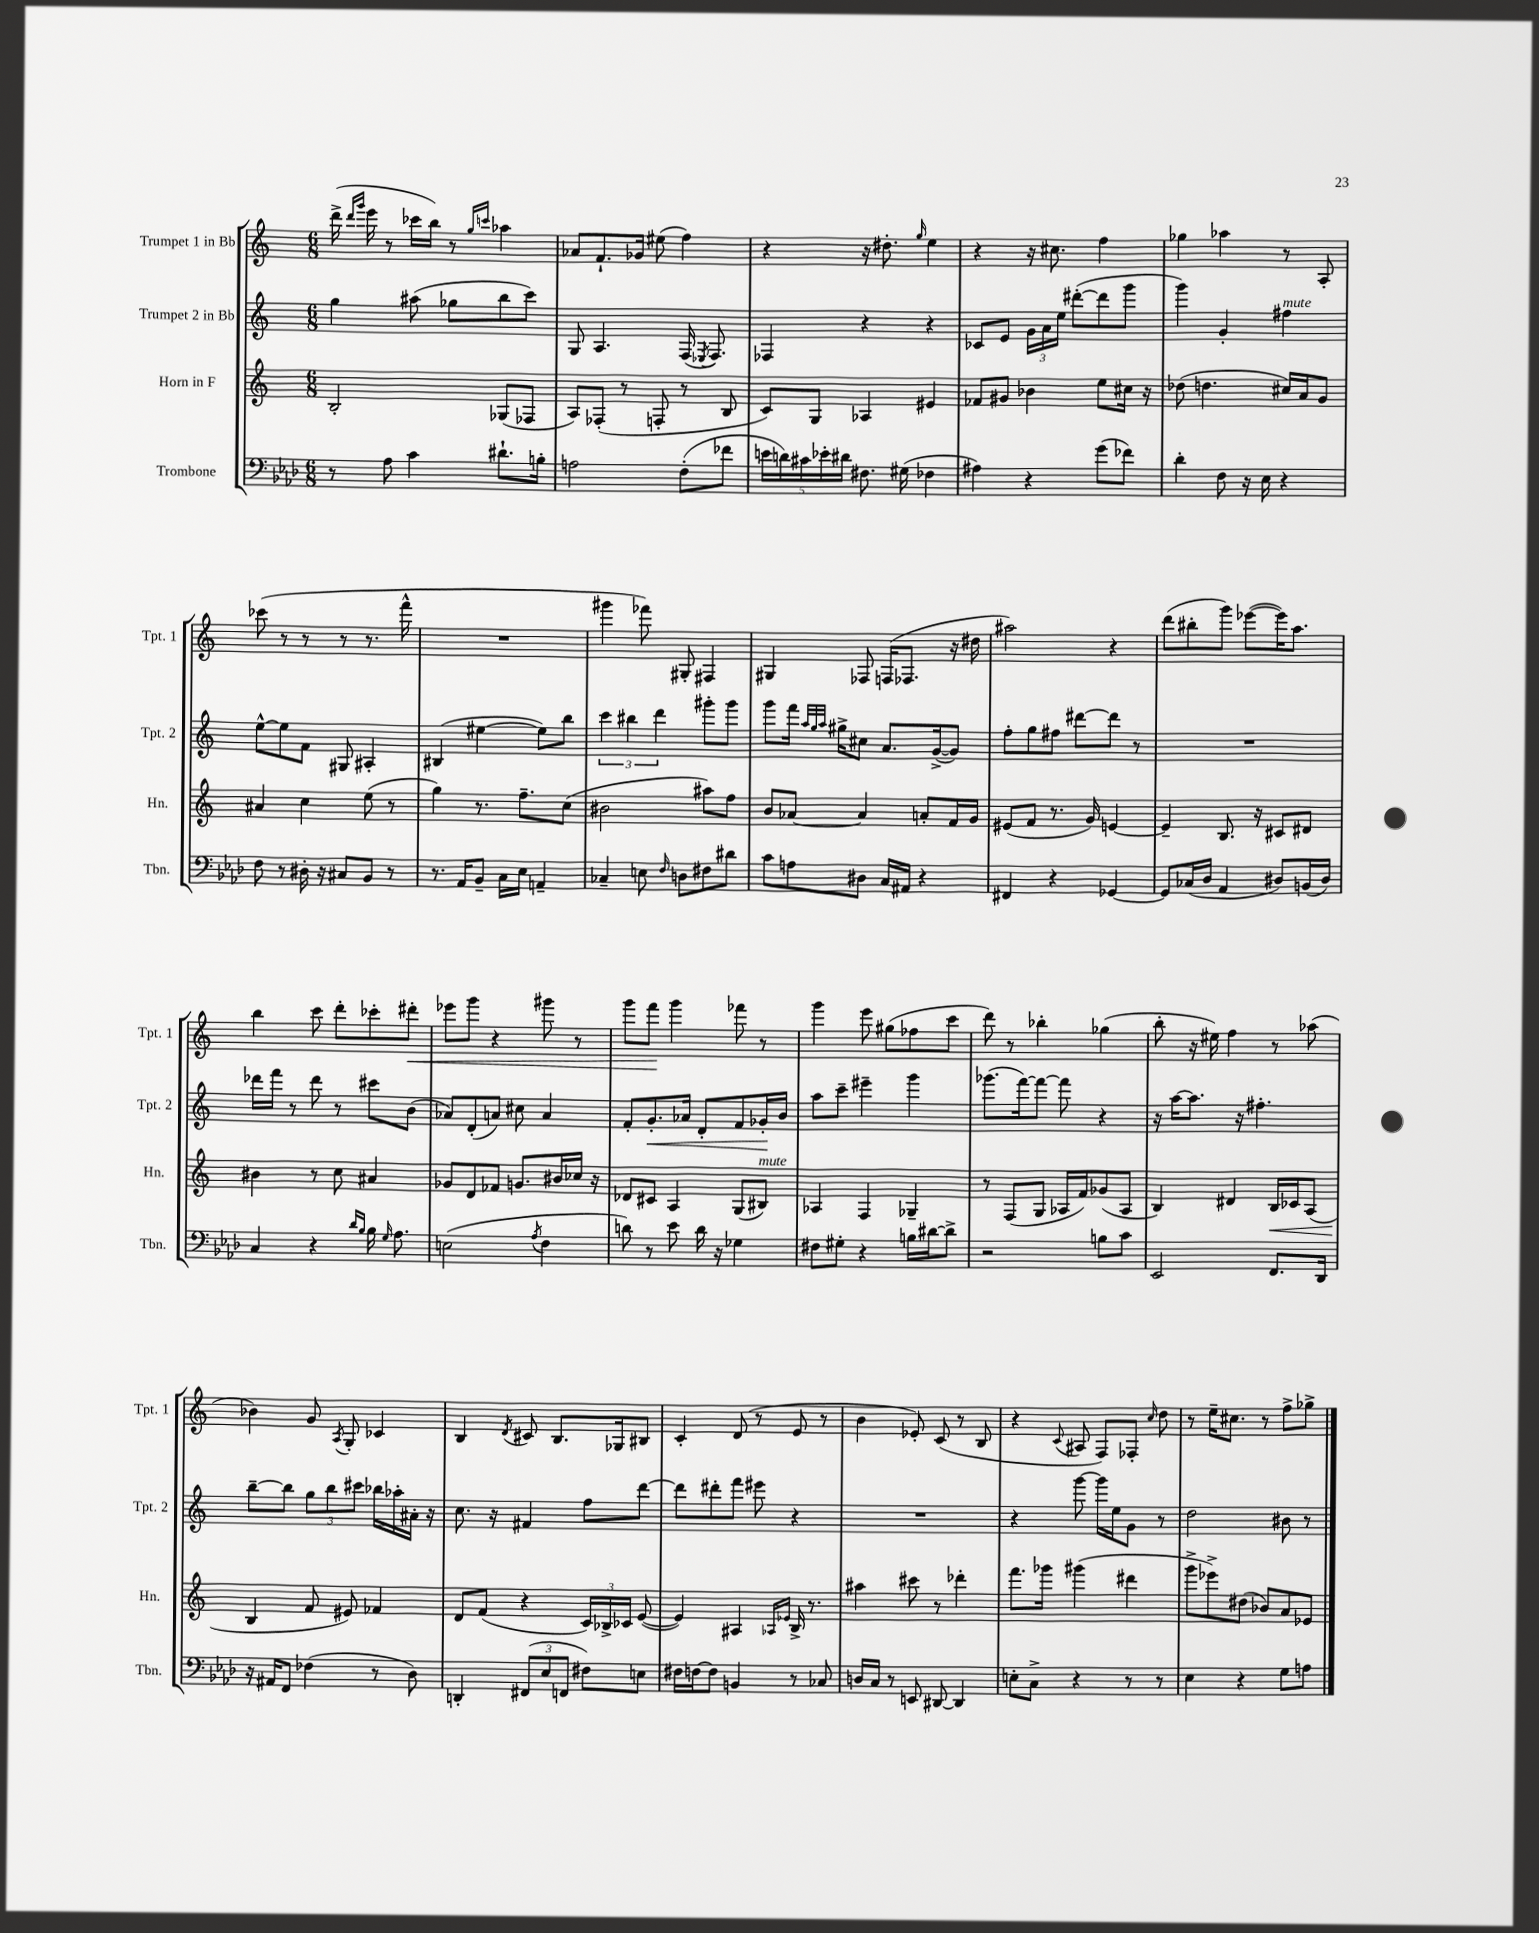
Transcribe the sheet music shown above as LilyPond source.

<<
\new StaffGroup <<
\new Staff = "s0" \with { instrumentName = "Trumpet 1 in Bb" shortInstrumentName = "Tpt. 1" } {
    \clef treble \key c \major \numericTimeSignature \time 6/8
    \autoBeamOff d'''16->( \grace { d'''16[ g'''16] } e'''16 r8 ces'''16[ b''16]) r8 \grace { g''16[ c'''16] } aes''4 |
    aes'8[ f'8.-! ges'16] eis''8( f''4) |
    r4 r16 dis''8.-. \grace { g''16 } e''4 |
    r4 r16 cis''8. f''4 |
    ges''4 aes''4 r8 a8-. |
    ces'''8( r8 r8 r8 r8. f'''16-^ |
    R2. |
    gis'''4 fes'''8) gis8-. fis4 |
    gis4 fes8 f16[( fes8.] r16 dis''16 |
    ais''2) r4 |
    d'''8[( bis''8-. g'''8]) ees'''8[~( ees'''16) a''8.] |
    b''4 c'''8 d'''8[-. ces'''8-. dis'''8]-.\< |
    ees'''8[ g'''8] r4 gis'''8 r8 |
    g'''8[ f'''8]\! g'''4 fes'''8 r8 |
    g'''4 e'''8 gis''8[( fes''8 c'''8] |
    d'''8) r8 bes''4-. ges''4( |
    b''8-. r16 eis''16) f''4 r8 aes''8( |
    bes'4) g'8 \acciaccatura { a8 } g8-. ces'4 |
    b4 \acciaccatura { d'8 } cis'8 b8.[ ges16 bis8] |
    c'4-. d'8( r8 e'8 r8 |
    b'4 ees'8-.) c'8( r8 b8 |
    r4 \appoggiatura { c'8 } ais8 f8[) fes8]-. \grace { c''16 } d''8 |
    r8 e''16[-- cis''8.] r8 f''8[-> ges''8]-> \bar "|." |
}
\new Staff = "s1" \with { instrumentName = "Trumpet 2 in Bb" shortInstrumentName = "Tpt. 2" } {
    \clef treble \key c \major \numericTimeSignature \time 6/8
    \autoBeamOff g''4 ais''8( ges''8[ b''8 c'''8]) |
    g8 a4. f16( \acciaccatura { ees8 } f8.) |
    fes4 r4 r4 |
    ces'8[ e'8] \tuplet 3/2 { g'16[ a'16 e''16] } dis'''8[~-.( dis'''8 g'''8] |
    g'''4) g'4-. fis''4^\markup { \italic "mute" } |
    e''8[~-^ e''8 f'8] gis8 ais4-. |
    bis4( eis''4~ eis''8[) b''8] |
    \tuplet 3/2 { c'''4 bis''4 d'''4 } gis'''8[-. gis'''8] |
    g'''8[ f'''16] \grace { a''32[ g''32 a''32] } gis''16[-> cis''8] a'8.[ g'16~->( g'8]) |
    f''8[-. g''8 fis''8] dis'''8[~ dis'''8] r8 |
    R2. |
    des'''16[ f'''16] r8 des'''8 r8 cis'''8[ b'8]( |
    aes'8[) d'8-.( a'8]) cis''8 a'4 |
    f'8[-. g'8.-.\< aes'16] d'8[-. f'8 ges'16-.\! b'16] |
    a''8[ c'''8]-- eis'''4-- g'''4 |
    ges'''8.[( f'''16~) f'''8]~ f'''8 r4 |
    r16 a''16[~ a''8.] r16 fis''4.-. |
    b''8[~-- b''8] \tuplet 3/2 { g''8[ b''8 cis'''8] } bes''16[ aes''16-. ais'16]-. r16 |
    c''8. r16 fis'4 f''8[ d'''8]~ |
    d'''8[ dis'''8-. f'''8] eis'''8 r4 |
    R2. |
    r4 g'''8~ g'''16[ e''16 g'8] r8 |
    d''2 bis'8 r8 \bar "|." |
}
\new Staff = "s2" \with { instrumentName = "Horn in F" shortInstrumentName = "Hn." } {
    \clef treble \key c \major \numericTimeSignature \time 6/8
    \autoBeamOff b2-. ges8[( fes8] |
    a8[) fes8]-.( r8 f8-. r8 b8 |
    c'8[) g8] aes4 eis'4 |
    fes'8[ gis'8] bes'4 e''8[ cis''16] r16 |
    des''8( d''4. cis''16[) a'16 g'8] |
    ais'4 c''4 e''8( r8 |
    g''4) r8. f''8.[-- c''8]( |
    bis'2 ais''8[) f''8] |
    b'8[ aes'8]~ aes'4 a'8[-. f'16 g'16] |
    eis'8[( f'8] r8. g'16) e'4~ |
    e'4-- b8. r16 cis'8[ dis'8] |
    bis'4 r8 c''8 ais'4 |
    ges'8[ d'8 fes'8] g'8.[ bis'16 ces''16] r16 |
    des'8[ cis'8] a4 g8[( bis8]^\markup { \italic "mute" }) |
    aes4 f4 ges4-- |
    r8 f8[( g8] aes16[ f'16) ges'8( aes8] |
    b4) dis'4 b16[\< ces'16 a8]( |
    b4\! f'8 eis'8) fes'4 |
    d'8[ f'8]( r4 \tuplet 3/2 { c'16[) bes16-> ces'16] } e'8~( |
    e'4) ais4 \grace { aes16[ ees'16] } b16-> r8. |
    ais''4 cis'''8 r8 des'''4-. |
    f'''8.[ ges'''16] gis'''4( dis'''4 |
    g'''8[-> ees'''8->) dis''8]( bes'8[) a'8 ees'8] \bar "|." |
}
\new Staff = "s3" \with { instrumentName = "Trombone" shortInstrumentName = "Tbn." } {
    \clef bass \key aes \major \numericTimeSignature \time 6/8
    \autoBeamOff r8 aes8 c'4 dis'8.[-! b16]-. |
    a2 f8[-.( fes'8] |
    \tuplet 5/4 { e'16[ d'16) cis'16 ees'16-. dis'16] } fis8. gis16( fes4 |
    ais4) r4 g'8[( fes'8]) |
    des'4-. f8 r16 ees16 r4 |
    f8 r8 dis16-. r16 cis8[ bes,8] r8 |
    r8. aes,16[ bes,8]-- c16[ ees16] a,4-- |
    ces4-- e8 \grace { f16 } d8[ fis8 dis'8] |
    c'8[ a8 dis8] c16[ ais,16] r4 |
    fis,4 r4 ges,4~ |
    ges,8[ ces16( des16] aes,4 dis8[) b,16( dis16]) |
    c4 r4 \grace { des'16[ bes16] } bes16 \grace { g16 } aes8. |
    e2( \acciaccatura { aes8 } f4 |
    d'8) r8 ees'8 d'16 r16 ges4 |
    fis8[ gis8]-. r4 b16[ dis'16~ dis'8]-> |
    r2 b8[ c'8] |
    ees,2 f,8.[ des,16] |
    r16 ais,16[ f,8] fes4( r8 des8) |
    d,4-. \tuplet 3/2 { fis,8[( ees8 f,8] } fis8[) e8] |
    fis16[ f16~ f8] b,4 r8 ces8 |
    d16[ c16] r8 e,8 dis,8~ dis,4 |
    e8[-. c8]-> r4 r8 r8 |
    ees4 r4 g8[ a8] \bar "|." |
}
>>
>>
\layout { \context { \Score \remove "Bar_number_engraver" } }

#### EXERCISE DETAILS:
From the material above, pull out every line that contains the string "shortInstrumentName" and copy each one in full.

#### THE REPLY:
\new Staff = "s0" \with { instrumentName = "Trumpet 1 in Bb" shortInstrumentName = "Tpt. 1" } {
\new Staff = "s1" \with { instrumentName = "Trumpet 2 in Bb" shortInstrumentName = "Tpt. 2" } {
\new Staff = "s2" \with { instrumentName = "Horn in F" shortInstrumentName = "Hn." } {
\new Staff = "s3" \with { instrumentName = "Trombone" shortInstrumentName = "Tbn." } {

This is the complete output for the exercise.